Exercise directions:
The lines needed are those below that contain the word "none"; copy each one.

The records:

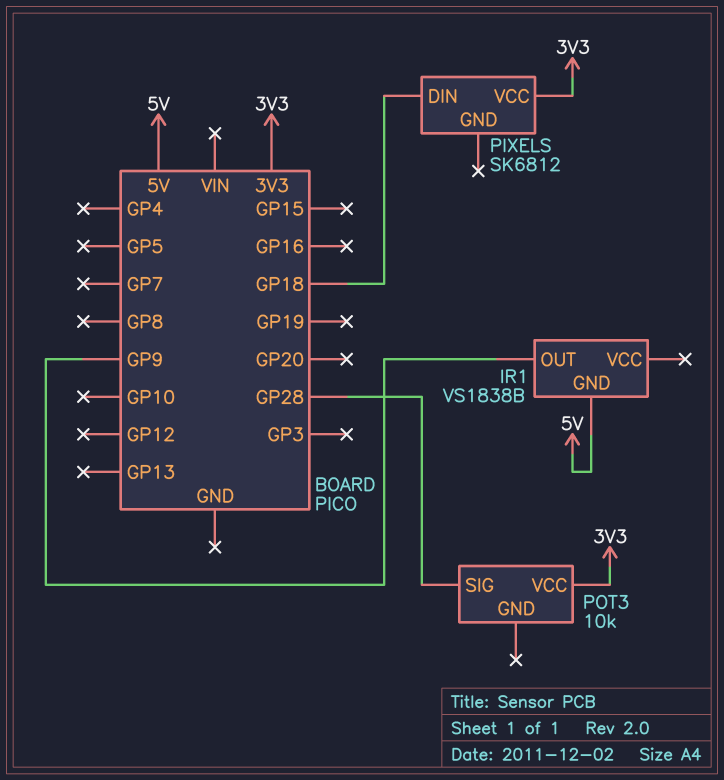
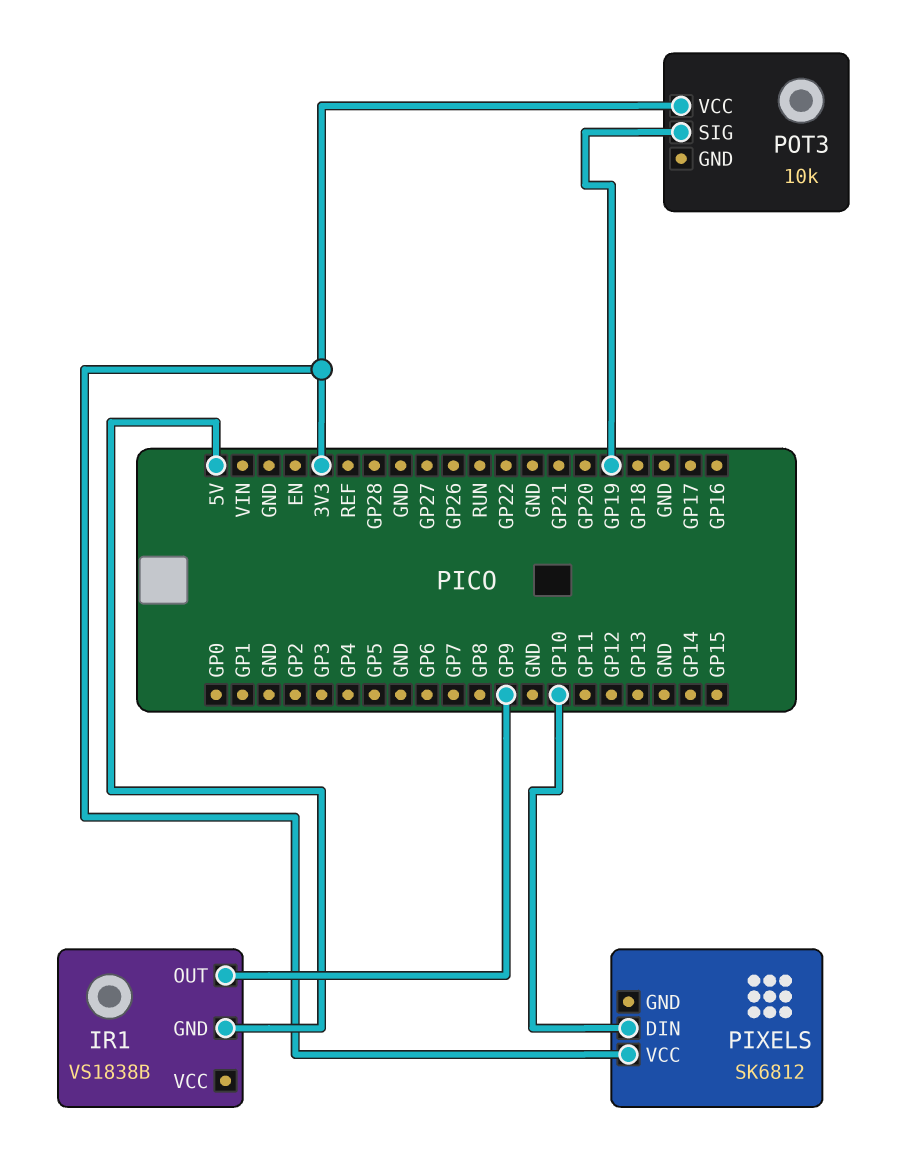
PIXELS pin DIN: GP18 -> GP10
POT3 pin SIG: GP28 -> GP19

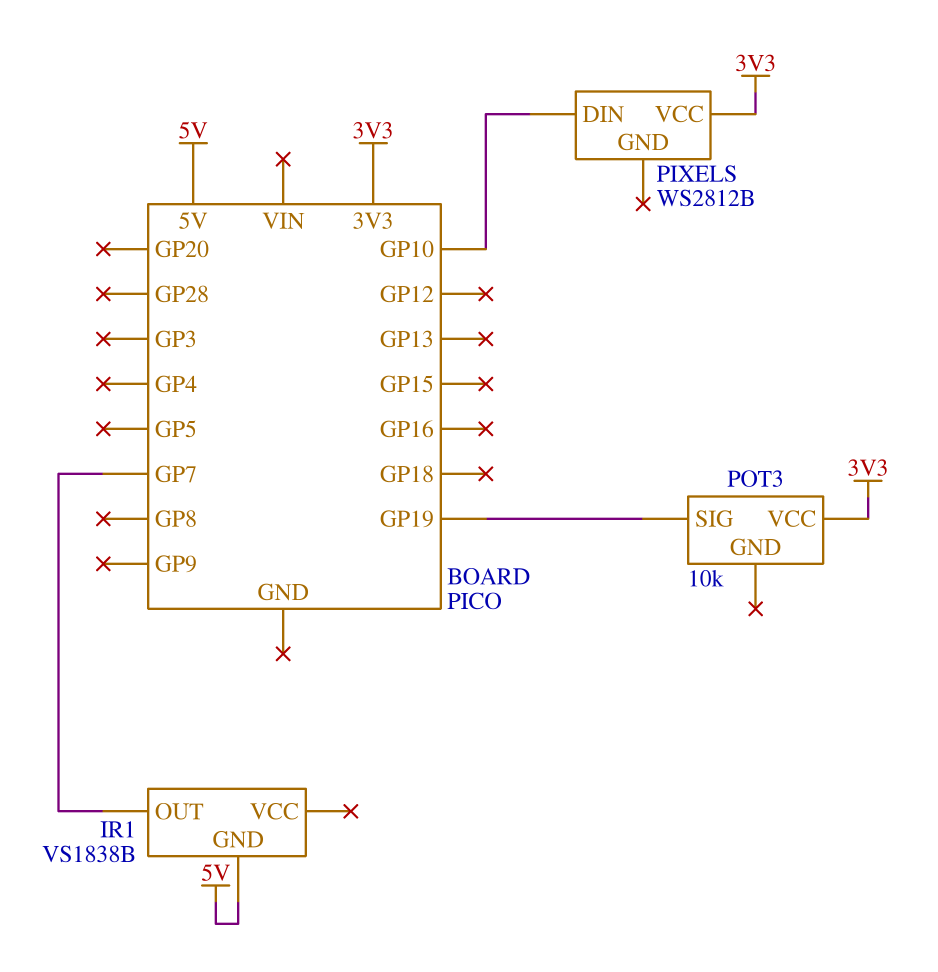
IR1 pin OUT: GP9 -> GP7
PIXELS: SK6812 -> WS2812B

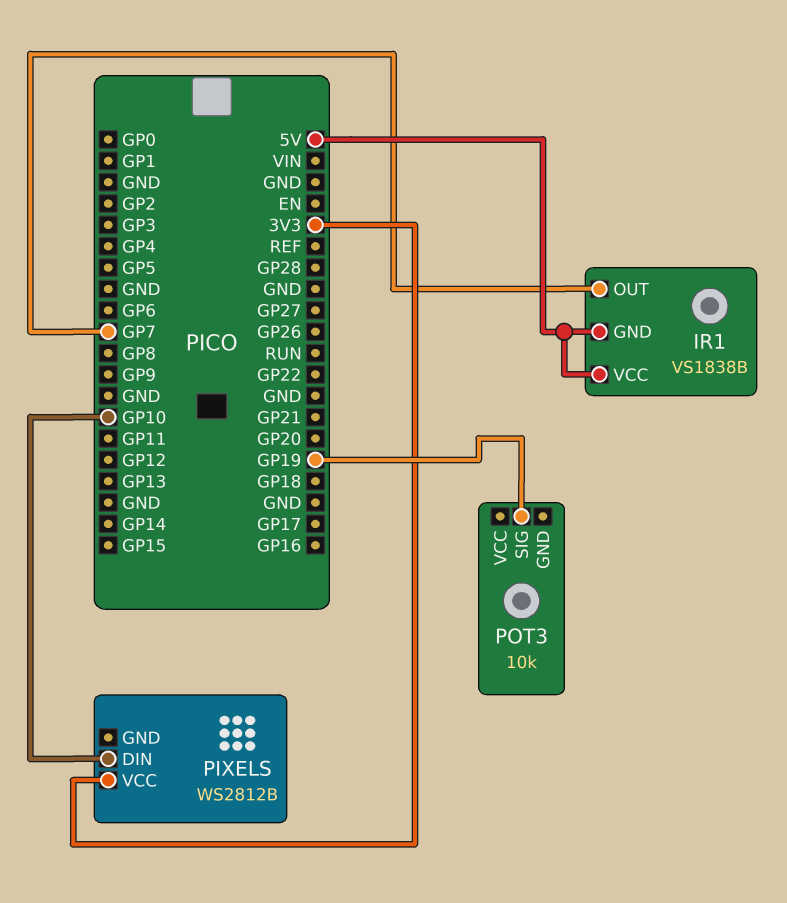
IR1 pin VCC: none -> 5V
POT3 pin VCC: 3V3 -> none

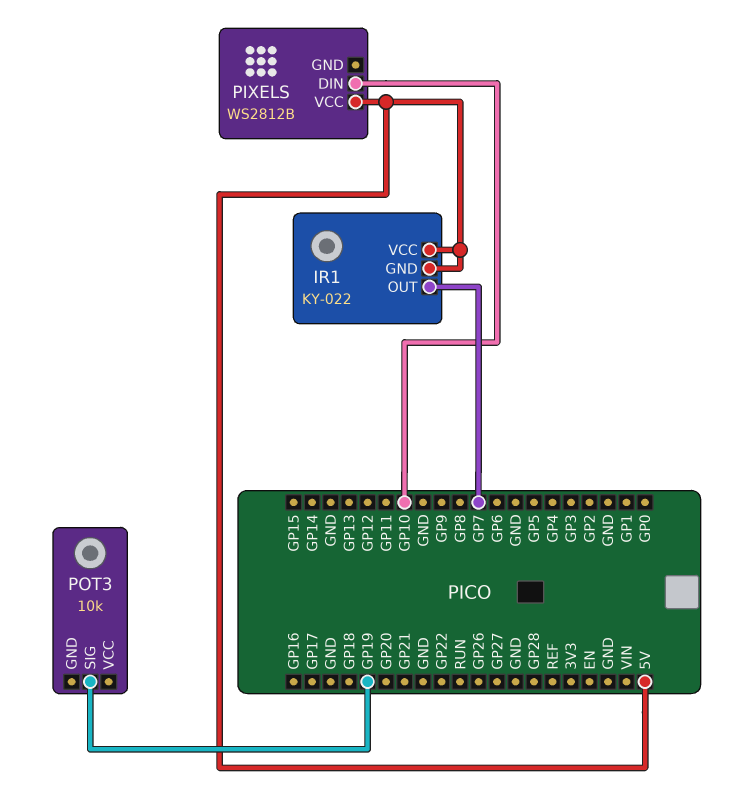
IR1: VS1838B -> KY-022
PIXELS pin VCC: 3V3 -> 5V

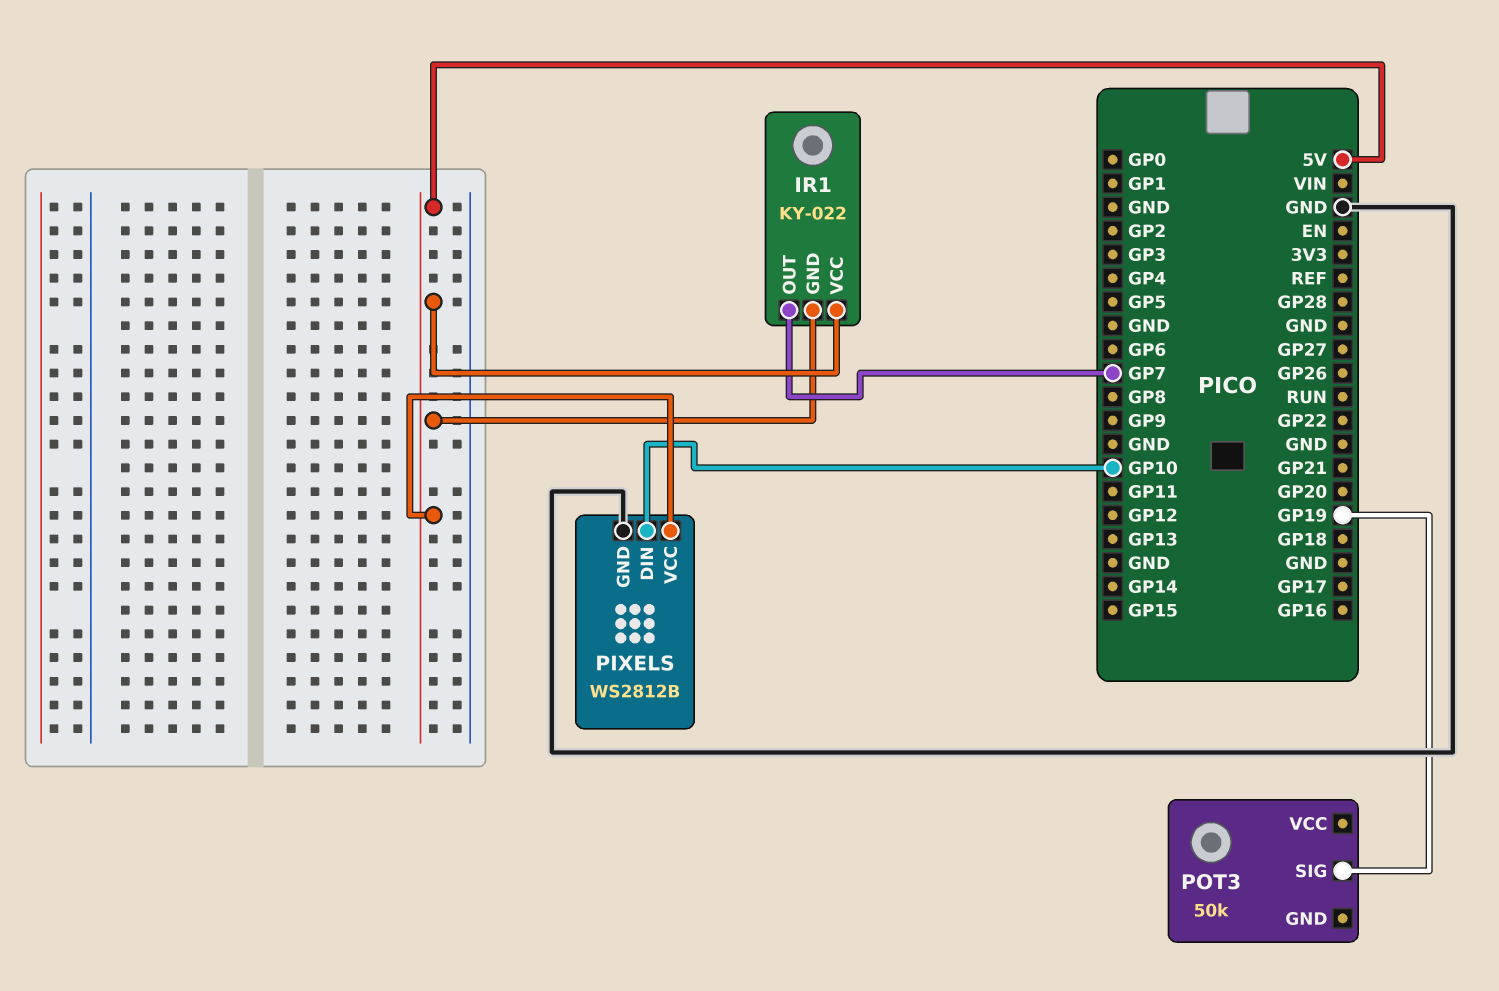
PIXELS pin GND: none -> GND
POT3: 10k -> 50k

Result of the exercise:
IR1 pin VCC: none -> 5V
POT3 pin VCC: 3V3 -> none
PIXELS pin GND: none -> GND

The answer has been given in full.